(Recorded data)
=== Section Start ===
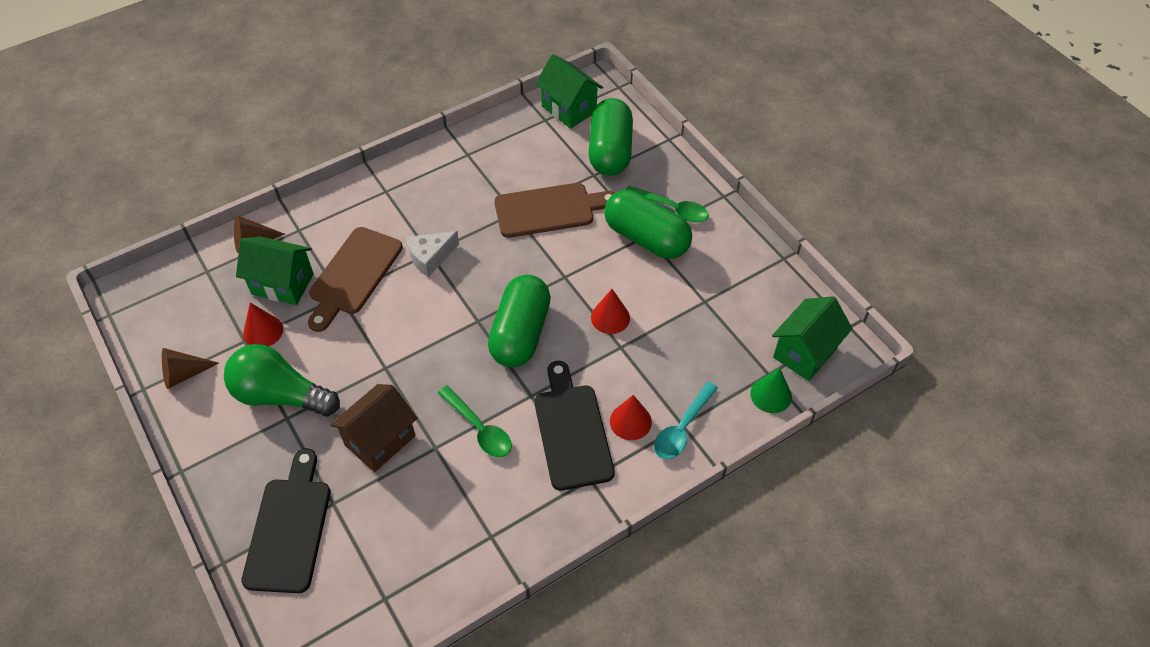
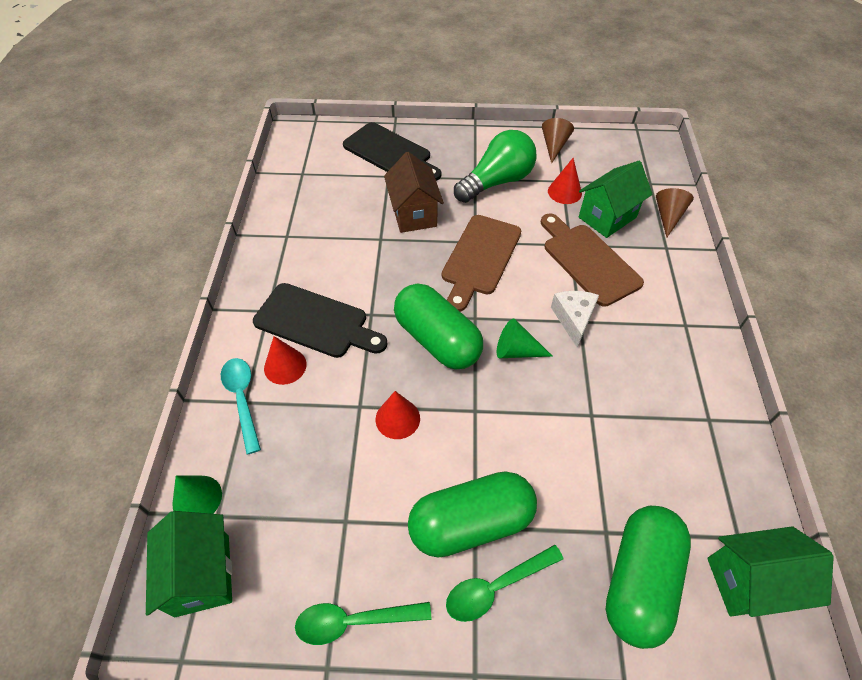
camera: 125 degrees right, 0 degrees up
(479, 428) = (372, 269): green spoon -> green spoon (354, 621)
(491, 278) = (516, 351): none -> green cone
(549, 210) = (575, 450): brown cutting board -> brown cutting board (479, 258)
(610, 151) = (639, 581): green capsule -> green capsule turned 75 degrees clockwise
=== Section End ===
What you are asked to do
Lines with "green": state how many there are in the records, and nothing more.

Task response
3